TASK DIRECTIONS :: Your output should be the lines from the start of the data through the line containing "FAN3 pin GND: GND -> VIN", exactly and nothing more.

PROVIDED RECORDS Block Start

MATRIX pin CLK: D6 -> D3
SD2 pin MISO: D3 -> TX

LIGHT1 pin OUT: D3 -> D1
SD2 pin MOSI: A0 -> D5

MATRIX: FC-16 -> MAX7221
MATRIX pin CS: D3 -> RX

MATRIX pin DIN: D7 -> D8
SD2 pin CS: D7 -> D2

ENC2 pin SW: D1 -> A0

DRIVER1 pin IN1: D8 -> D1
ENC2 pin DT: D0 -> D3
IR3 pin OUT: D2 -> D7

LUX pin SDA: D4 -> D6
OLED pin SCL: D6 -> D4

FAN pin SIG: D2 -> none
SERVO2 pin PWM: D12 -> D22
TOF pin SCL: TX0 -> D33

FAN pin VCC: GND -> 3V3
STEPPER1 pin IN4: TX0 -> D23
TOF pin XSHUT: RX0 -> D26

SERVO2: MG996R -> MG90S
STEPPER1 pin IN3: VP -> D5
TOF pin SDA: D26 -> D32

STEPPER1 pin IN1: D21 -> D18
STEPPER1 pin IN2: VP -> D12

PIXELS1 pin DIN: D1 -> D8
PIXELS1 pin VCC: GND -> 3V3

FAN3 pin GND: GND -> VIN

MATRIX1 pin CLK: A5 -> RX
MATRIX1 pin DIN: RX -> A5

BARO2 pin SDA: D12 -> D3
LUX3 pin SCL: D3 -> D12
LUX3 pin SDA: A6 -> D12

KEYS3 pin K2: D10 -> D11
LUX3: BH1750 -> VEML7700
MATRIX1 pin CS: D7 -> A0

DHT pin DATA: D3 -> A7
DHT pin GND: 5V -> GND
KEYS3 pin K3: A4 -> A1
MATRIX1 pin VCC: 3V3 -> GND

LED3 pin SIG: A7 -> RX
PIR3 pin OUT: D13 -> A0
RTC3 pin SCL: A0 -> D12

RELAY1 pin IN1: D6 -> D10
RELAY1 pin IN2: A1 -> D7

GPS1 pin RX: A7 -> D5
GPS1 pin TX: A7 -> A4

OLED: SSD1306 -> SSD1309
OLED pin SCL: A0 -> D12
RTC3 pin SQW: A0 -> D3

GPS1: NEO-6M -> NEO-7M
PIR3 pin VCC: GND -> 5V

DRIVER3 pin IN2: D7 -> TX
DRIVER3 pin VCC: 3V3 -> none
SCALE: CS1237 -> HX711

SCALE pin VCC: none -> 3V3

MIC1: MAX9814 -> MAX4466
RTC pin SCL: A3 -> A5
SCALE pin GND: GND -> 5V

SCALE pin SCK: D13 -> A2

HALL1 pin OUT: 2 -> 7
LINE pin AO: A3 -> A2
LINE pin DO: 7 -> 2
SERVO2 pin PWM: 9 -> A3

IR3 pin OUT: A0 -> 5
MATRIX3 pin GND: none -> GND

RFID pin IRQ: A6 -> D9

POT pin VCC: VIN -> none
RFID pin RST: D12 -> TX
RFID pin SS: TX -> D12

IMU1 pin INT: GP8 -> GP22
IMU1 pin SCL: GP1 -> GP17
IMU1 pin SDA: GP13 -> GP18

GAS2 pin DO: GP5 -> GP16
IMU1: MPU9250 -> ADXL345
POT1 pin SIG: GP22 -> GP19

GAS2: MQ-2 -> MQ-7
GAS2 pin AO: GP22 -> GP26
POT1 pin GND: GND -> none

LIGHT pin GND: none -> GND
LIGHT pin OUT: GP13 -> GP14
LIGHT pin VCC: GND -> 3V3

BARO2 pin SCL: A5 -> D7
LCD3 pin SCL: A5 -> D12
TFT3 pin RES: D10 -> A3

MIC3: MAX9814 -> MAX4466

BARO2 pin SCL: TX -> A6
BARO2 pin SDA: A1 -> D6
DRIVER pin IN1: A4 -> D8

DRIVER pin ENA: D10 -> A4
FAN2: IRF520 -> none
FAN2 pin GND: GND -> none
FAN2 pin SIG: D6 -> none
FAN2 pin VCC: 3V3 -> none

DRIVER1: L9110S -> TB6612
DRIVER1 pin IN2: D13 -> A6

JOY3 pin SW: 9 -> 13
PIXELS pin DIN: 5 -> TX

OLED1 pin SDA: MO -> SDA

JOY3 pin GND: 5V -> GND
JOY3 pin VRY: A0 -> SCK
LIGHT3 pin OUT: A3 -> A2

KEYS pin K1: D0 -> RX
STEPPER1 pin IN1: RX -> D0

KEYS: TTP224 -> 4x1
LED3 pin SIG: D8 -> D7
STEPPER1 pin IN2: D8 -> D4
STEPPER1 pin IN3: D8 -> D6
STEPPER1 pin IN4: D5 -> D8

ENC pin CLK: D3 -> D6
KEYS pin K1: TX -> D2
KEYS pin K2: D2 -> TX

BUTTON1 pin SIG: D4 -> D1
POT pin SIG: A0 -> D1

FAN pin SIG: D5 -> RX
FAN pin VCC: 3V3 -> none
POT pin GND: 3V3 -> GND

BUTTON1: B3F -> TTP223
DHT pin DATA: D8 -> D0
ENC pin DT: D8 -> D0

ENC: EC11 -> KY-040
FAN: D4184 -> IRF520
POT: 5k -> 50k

PROVIDED RECORDS Block End

THE COMPLETED TASK ::
MATRIX pin CLK: D6 -> D3
SD2 pin MISO: D3 -> TX

LIGHT1 pin OUT: D3 -> D1
SD2 pin MOSI: A0 -> D5

MATRIX: FC-16 -> MAX7221
MATRIX pin CS: D3 -> RX

MATRIX pin DIN: D7 -> D8
SD2 pin CS: D7 -> D2

ENC2 pin SW: D1 -> A0

DRIVER1 pin IN1: D8 -> D1
ENC2 pin DT: D0 -> D3
IR3 pin OUT: D2 -> D7

LUX pin SDA: D4 -> D6
OLED pin SCL: D6 -> D4

FAN pin SIG: D2 -> none
SERVO2 pin PWM: D12 -> D22
TOF pin SCL: TX0 -> D33

FAN pin VCC: GND -> 3V3
STEPPER1 pin IN4: TX0 -> D23
TOF pin XSHUT: RX0 -> D26

SERVO2: MG996R -> MG90S
STEPPER1 pin IN3: VP -> D5
TOF pin SDA: D26 -> D32

STEPPER1 pin IN1: D21 -> D18
STEPPER1 pin IN2: VP -> D12

PIXELS1 pin DIN: D1 -> D8
PIXELS1 pin VCC: GND -> 3V3

FAN3 pin GND: GND -> VIN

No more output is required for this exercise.